(Your assignment)
In the listing below, count the lines containing the string "DRIVER" and state only the number.

-=-=-=-=-

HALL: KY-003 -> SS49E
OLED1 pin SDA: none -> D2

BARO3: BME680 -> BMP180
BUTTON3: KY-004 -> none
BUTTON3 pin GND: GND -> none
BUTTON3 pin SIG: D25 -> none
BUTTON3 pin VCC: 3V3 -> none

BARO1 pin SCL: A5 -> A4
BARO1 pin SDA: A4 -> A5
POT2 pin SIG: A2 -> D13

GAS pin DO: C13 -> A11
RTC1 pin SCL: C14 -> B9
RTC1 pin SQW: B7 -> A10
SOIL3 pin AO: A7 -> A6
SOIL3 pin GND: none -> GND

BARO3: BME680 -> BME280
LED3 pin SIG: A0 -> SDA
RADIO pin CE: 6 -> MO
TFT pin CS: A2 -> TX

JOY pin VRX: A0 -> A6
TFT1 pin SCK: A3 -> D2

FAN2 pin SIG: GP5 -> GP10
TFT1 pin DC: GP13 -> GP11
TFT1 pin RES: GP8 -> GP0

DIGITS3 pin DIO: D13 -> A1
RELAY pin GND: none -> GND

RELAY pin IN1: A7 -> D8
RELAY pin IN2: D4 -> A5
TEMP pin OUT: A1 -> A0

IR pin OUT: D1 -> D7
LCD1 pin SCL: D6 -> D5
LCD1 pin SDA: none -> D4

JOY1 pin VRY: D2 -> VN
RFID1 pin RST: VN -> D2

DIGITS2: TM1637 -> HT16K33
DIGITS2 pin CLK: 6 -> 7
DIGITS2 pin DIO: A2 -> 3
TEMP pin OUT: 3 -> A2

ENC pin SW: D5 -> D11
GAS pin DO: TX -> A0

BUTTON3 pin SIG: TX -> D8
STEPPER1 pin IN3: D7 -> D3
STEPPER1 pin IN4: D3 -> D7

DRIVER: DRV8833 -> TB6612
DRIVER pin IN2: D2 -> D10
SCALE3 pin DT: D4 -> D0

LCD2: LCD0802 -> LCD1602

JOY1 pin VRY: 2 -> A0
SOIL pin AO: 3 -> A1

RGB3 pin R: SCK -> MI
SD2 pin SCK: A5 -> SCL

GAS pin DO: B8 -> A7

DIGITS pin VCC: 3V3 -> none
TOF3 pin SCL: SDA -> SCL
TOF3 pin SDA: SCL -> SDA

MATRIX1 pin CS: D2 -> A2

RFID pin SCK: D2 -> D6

-=-=-=-=-

(Your response)
2